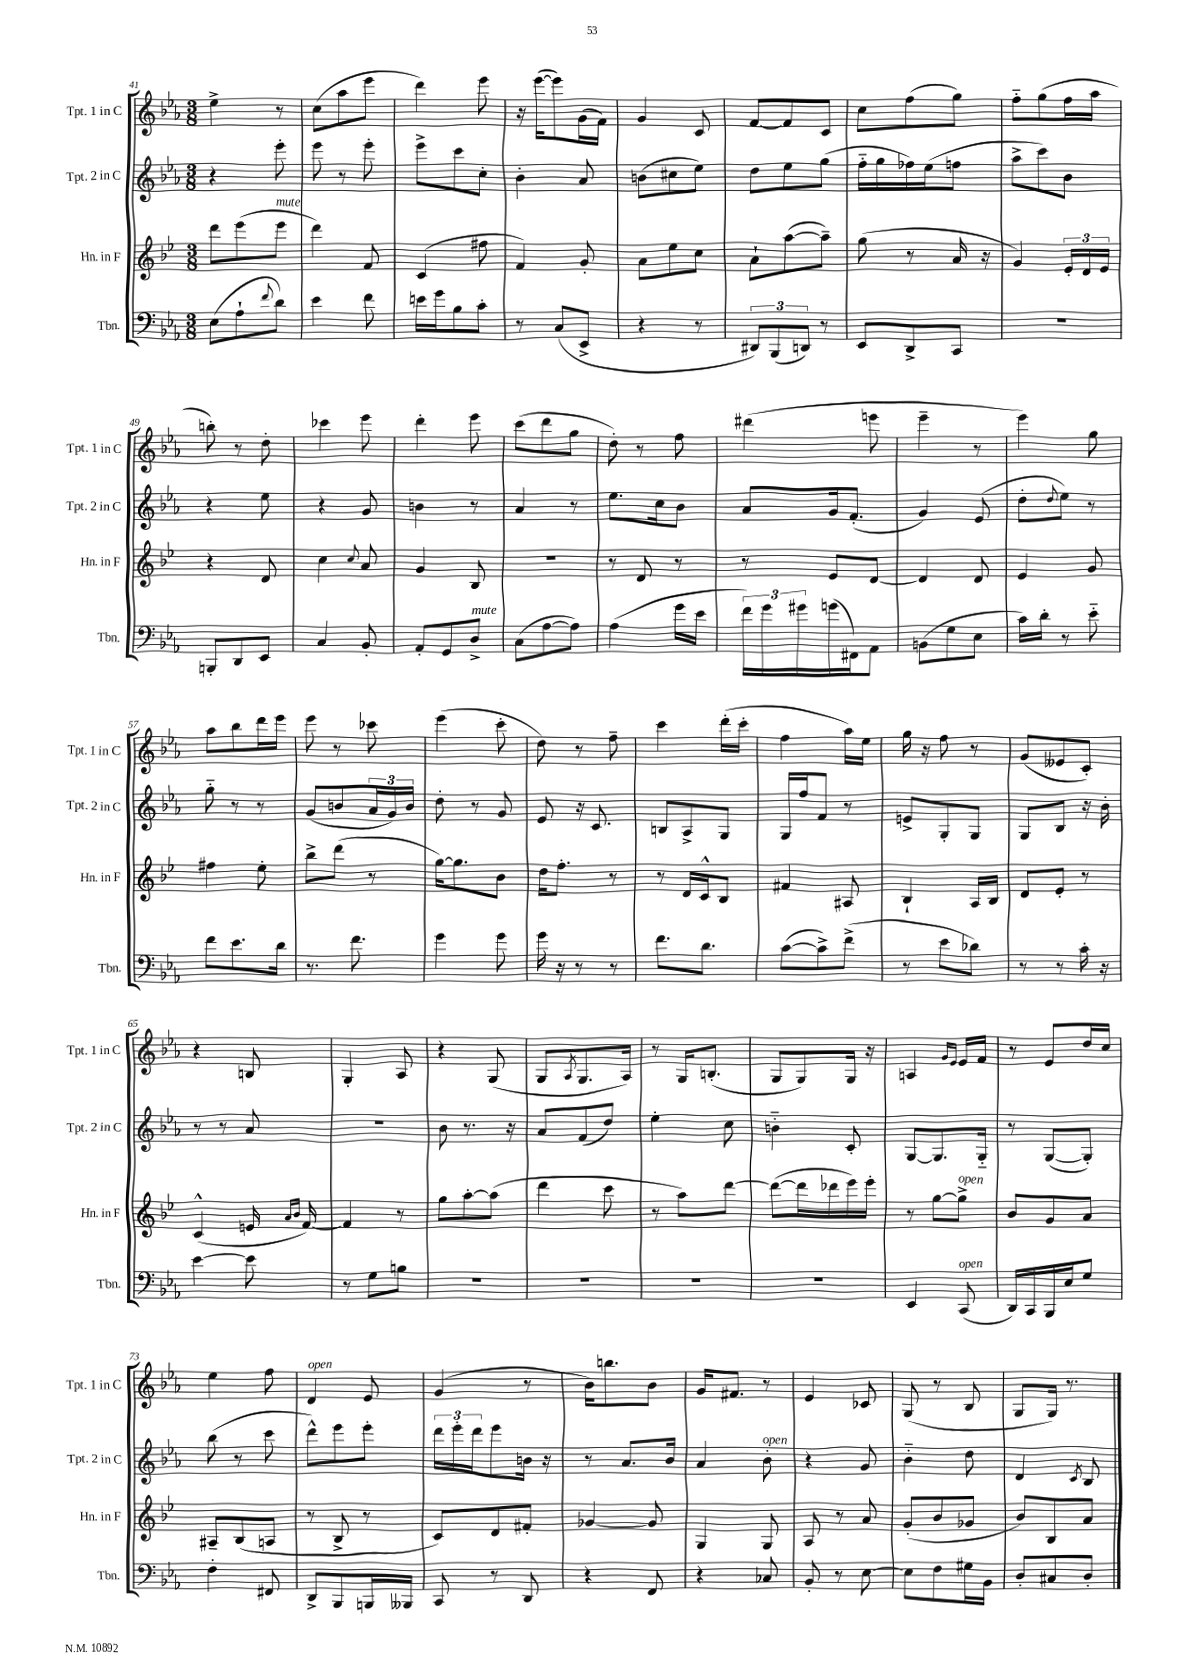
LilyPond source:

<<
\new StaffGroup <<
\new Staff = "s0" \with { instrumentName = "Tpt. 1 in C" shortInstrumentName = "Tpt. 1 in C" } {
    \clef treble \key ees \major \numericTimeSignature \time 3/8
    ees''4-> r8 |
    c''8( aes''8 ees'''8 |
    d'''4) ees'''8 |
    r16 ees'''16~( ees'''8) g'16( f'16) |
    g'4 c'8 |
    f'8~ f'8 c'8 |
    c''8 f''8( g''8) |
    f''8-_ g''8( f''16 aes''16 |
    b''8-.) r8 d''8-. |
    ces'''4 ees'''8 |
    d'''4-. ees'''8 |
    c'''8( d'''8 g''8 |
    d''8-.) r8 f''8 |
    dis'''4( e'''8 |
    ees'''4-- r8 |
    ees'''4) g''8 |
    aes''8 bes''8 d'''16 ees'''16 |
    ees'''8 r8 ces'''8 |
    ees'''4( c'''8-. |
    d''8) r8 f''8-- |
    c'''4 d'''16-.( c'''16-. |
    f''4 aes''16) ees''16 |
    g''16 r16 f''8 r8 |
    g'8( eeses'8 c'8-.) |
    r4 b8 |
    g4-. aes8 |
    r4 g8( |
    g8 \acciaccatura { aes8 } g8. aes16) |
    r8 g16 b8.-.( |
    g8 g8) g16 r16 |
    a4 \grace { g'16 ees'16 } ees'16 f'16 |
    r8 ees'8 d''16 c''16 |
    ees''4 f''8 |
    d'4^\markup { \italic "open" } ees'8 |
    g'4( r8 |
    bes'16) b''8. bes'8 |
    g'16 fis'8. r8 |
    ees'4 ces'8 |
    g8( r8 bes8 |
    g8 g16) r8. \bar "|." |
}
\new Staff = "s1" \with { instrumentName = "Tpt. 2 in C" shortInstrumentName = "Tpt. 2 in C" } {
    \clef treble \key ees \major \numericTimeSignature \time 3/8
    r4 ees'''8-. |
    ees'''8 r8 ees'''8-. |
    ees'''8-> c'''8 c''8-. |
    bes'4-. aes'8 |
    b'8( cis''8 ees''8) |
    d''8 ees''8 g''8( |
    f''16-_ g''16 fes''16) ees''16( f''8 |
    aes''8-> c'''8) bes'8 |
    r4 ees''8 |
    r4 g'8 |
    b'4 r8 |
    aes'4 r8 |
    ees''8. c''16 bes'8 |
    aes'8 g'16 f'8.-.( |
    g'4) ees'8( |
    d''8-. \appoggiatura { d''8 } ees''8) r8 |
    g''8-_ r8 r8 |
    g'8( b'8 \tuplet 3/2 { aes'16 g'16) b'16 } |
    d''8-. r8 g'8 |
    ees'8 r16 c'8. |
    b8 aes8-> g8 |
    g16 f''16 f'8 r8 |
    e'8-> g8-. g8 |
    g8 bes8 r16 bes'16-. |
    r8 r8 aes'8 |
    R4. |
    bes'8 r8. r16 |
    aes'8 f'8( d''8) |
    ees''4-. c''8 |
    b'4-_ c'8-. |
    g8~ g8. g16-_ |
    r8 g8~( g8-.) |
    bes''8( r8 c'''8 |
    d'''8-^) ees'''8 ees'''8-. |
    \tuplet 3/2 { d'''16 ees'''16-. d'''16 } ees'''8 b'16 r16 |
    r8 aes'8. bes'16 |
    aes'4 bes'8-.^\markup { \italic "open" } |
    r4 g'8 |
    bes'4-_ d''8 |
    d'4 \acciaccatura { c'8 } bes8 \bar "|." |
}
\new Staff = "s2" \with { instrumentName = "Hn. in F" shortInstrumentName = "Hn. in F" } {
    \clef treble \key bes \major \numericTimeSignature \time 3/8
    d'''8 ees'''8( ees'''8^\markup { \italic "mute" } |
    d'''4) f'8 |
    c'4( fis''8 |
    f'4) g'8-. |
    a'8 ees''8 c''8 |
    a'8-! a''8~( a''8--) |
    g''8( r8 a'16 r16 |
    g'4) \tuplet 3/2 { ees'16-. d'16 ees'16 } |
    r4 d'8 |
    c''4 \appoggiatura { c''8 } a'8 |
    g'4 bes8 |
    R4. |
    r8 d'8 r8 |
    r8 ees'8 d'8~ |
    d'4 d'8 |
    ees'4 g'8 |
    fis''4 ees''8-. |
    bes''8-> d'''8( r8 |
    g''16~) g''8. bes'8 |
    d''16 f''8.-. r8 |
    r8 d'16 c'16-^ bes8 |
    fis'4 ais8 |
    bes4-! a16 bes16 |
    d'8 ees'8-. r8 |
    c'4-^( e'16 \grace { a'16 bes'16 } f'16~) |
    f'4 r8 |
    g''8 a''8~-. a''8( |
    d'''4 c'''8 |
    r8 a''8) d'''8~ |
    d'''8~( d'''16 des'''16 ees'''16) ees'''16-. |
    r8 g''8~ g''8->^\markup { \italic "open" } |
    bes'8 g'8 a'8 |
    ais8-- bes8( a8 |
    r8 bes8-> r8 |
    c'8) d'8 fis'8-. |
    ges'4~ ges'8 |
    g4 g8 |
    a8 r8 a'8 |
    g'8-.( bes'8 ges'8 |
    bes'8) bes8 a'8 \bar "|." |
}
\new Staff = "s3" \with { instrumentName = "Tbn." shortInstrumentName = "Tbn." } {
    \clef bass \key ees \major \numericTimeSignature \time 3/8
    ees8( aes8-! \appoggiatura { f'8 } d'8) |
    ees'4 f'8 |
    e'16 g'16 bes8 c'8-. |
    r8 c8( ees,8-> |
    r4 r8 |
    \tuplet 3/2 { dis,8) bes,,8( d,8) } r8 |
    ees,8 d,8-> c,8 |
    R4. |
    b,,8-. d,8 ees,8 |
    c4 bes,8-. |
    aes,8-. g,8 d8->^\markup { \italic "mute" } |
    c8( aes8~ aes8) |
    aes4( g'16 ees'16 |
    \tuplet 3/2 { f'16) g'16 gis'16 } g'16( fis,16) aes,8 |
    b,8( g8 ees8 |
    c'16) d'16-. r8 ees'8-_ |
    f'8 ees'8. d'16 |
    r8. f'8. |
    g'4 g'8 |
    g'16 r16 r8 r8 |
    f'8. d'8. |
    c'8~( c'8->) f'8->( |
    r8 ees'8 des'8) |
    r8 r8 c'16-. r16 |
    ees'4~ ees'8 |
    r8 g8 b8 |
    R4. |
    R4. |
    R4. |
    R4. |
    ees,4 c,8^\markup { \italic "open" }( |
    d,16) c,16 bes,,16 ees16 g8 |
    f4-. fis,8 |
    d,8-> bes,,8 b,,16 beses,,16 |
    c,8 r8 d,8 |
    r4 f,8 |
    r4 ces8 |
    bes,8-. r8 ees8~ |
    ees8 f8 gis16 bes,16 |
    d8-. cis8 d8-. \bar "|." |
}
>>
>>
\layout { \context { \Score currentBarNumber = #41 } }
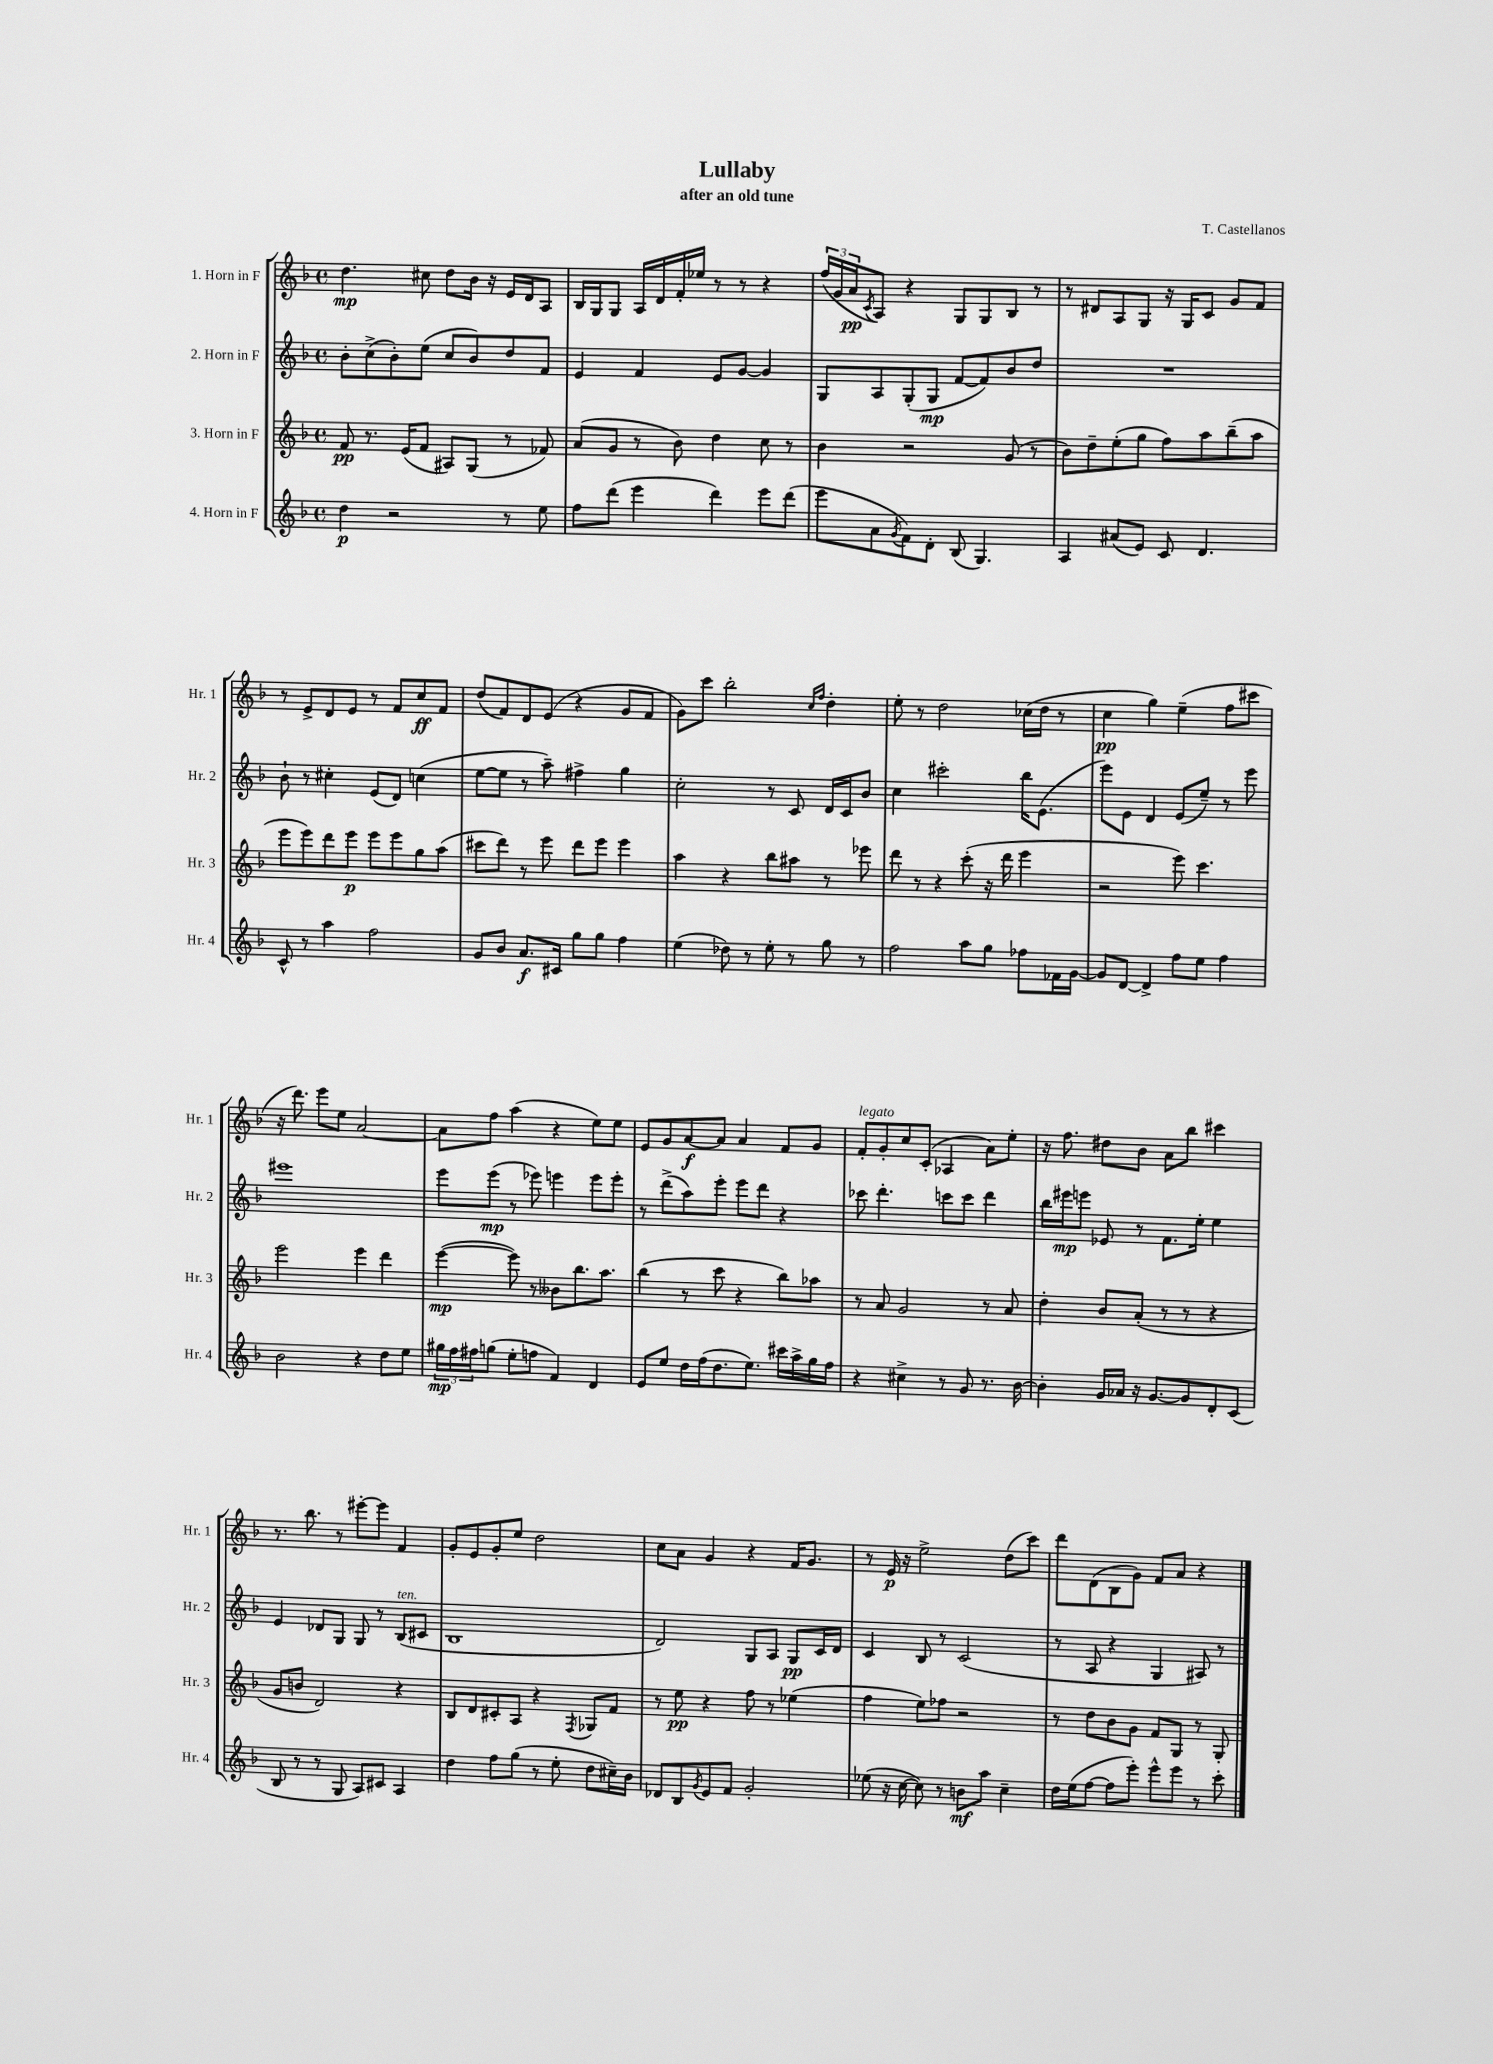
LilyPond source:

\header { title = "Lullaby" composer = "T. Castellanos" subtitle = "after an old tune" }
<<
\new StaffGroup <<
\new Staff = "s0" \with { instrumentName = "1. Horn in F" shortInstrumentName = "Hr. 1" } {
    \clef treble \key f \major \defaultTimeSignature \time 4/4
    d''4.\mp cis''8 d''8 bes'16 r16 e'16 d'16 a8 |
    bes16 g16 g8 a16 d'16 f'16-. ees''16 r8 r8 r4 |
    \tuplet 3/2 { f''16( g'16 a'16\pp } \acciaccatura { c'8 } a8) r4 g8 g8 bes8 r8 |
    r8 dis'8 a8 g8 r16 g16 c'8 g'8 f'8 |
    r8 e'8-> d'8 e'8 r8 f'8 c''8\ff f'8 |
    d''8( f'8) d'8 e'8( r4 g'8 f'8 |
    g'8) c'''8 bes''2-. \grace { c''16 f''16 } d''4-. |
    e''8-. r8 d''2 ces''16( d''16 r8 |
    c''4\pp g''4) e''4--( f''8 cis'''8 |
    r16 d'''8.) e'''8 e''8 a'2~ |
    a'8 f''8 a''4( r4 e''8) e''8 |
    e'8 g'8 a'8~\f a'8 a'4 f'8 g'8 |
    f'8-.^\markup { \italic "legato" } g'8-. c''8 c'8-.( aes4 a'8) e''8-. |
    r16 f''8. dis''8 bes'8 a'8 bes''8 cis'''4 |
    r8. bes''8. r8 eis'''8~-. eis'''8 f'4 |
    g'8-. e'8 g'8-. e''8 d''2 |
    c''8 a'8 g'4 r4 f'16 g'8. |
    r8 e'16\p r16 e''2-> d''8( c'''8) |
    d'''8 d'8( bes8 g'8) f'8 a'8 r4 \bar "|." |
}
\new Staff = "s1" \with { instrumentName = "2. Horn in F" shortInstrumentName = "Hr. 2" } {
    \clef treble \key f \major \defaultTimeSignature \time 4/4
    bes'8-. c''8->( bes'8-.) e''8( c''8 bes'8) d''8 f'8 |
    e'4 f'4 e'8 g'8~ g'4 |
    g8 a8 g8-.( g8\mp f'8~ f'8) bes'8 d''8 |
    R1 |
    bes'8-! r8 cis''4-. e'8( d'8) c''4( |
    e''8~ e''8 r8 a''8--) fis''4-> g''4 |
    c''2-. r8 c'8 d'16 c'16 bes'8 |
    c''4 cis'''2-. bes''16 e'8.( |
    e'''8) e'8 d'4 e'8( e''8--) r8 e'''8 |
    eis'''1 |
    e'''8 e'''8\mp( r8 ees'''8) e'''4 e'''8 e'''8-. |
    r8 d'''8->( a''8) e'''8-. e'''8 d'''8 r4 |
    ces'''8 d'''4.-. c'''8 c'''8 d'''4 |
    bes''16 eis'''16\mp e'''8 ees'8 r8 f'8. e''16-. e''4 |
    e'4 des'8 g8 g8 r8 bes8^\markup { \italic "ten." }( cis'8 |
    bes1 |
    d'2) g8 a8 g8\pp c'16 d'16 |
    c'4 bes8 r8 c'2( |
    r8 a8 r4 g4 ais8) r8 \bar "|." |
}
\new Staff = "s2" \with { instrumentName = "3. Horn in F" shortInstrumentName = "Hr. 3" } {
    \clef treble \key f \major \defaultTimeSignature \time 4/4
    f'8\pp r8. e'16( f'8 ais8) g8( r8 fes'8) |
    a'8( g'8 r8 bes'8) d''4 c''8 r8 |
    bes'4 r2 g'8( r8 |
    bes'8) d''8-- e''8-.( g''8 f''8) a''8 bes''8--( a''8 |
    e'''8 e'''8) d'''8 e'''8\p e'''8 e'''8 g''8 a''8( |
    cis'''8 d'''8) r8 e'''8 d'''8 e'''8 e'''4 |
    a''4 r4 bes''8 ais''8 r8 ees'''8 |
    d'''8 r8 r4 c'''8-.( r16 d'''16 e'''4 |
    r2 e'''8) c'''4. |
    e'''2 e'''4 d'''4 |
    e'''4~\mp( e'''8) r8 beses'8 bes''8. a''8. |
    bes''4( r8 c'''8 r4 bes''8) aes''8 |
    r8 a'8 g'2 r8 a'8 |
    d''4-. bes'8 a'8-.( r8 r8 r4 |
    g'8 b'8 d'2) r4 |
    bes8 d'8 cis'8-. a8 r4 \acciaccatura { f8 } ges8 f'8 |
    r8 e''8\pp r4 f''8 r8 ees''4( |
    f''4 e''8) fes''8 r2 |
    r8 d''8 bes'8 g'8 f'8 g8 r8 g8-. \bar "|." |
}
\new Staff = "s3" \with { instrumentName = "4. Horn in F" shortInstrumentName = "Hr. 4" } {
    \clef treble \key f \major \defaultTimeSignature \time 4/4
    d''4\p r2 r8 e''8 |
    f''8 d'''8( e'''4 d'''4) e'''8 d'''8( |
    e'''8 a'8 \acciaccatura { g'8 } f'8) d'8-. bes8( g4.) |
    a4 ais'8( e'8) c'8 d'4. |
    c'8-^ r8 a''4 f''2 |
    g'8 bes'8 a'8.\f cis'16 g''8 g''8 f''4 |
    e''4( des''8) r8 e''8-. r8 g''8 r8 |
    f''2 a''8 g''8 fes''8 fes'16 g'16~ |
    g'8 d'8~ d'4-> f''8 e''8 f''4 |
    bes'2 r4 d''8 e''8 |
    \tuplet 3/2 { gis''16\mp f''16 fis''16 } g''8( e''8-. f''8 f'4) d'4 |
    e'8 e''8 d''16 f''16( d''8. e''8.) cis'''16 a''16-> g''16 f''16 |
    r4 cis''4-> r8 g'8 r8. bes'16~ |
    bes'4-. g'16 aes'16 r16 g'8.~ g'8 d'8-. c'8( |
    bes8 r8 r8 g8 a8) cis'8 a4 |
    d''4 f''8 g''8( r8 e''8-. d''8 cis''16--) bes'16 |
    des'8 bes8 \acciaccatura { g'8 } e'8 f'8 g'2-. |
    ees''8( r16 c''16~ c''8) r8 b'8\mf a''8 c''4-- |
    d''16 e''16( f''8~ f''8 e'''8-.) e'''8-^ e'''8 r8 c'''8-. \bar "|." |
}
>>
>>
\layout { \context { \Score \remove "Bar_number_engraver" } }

****

### Goal of the exercise
Pick out every line in the rows above that contains the string "beses", and copy each of those lines.

### Solution for this task
    d,8-> bes,,8 b,,16 beses,,16 |
    e'''4~\mp( e'''8) r8 beses'8 bes''8. a''8. |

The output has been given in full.